---------- Data
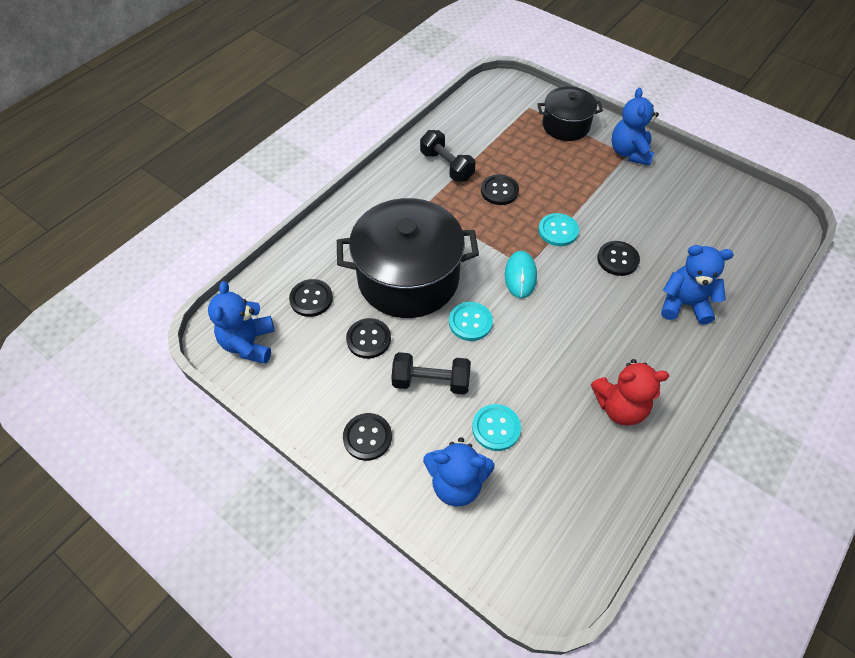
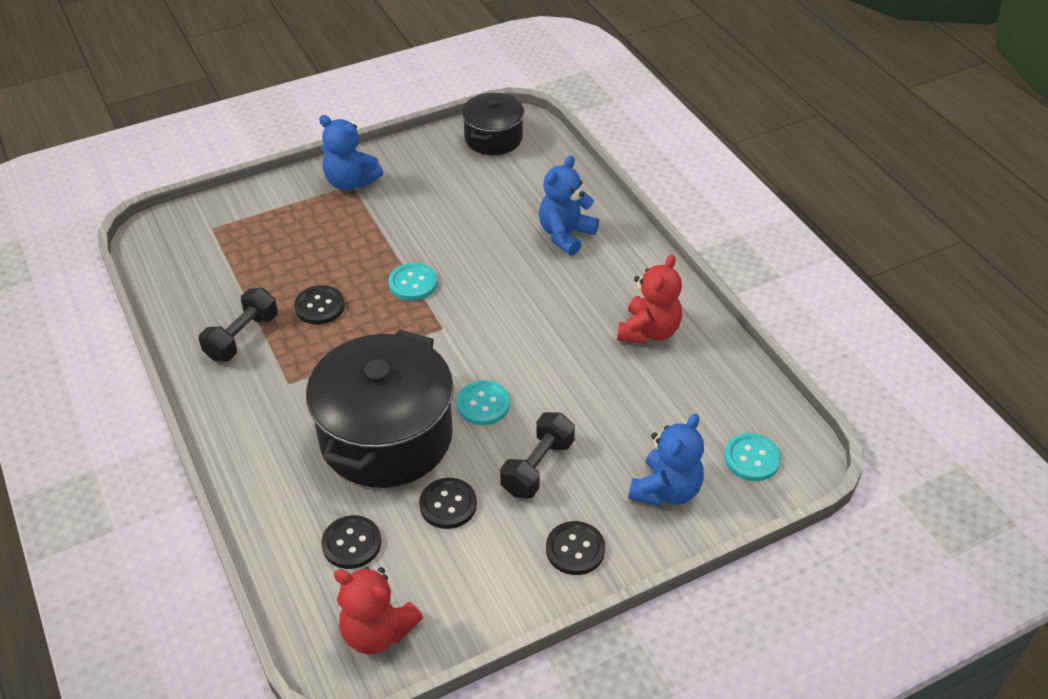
camera: 65 degrees left, 10 degrees down
(249, 344) = (377, 632): blue teddy bear -> red teddy bear
(446, 166) = (242, 337): black dumbbell -> black dumbbell turned 45 degrees counterclockwise
(496, 428) = (622, 434): turquoise button -> turquoise button (751, 458)
(520, 276) = (450, 338): turquoise mouse -> none
(565, 125) = (268, 211): black pot -> black pot (493, 138)
(617, 259) = (482, 255): black button -> none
--------------------
• Task statement: Set down every entry above exactly as written, but skip the pictures.

• Solution for this exercise:
camera: 65 degrees left, 10 degrees down
(249, 344) = (377, 632): blue teddy bear -> red teddy bear
(446, 166) = (242, 337): black dumbbell -> black dumbbell turned 45 degrees counterclockwise
(496, 428) = (622, 434): turquoise button -> turquoise button (751, 458)
(520, 276) = (450, 338): turquoise mouse -> none
(565, 125) = (268, 211): black pot -> black pot (493, 138)
(617, 259) = (482, 255): black button -> none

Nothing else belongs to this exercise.